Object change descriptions
• • • • •

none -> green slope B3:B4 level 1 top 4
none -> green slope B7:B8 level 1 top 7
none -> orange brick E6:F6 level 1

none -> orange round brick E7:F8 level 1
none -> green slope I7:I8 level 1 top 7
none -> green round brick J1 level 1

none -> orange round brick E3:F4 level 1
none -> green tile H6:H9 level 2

• • • • •

• **Your objective**
Retype the records above in full, exactly.

• **Worked solution**
none -> green slope B3:B4 level 1 top 4
none -> green slope B7:B8 level 1 top 7
none -> orange brick E6:F6 level 1

none -> orange round brick E7:F8 level 1
none -> green slope I7:I8 level 1 top 7
none -> green round brick J1 level 1

none -> orange round brick E3:F4 level 1
none -> green tile H6:H9 level 2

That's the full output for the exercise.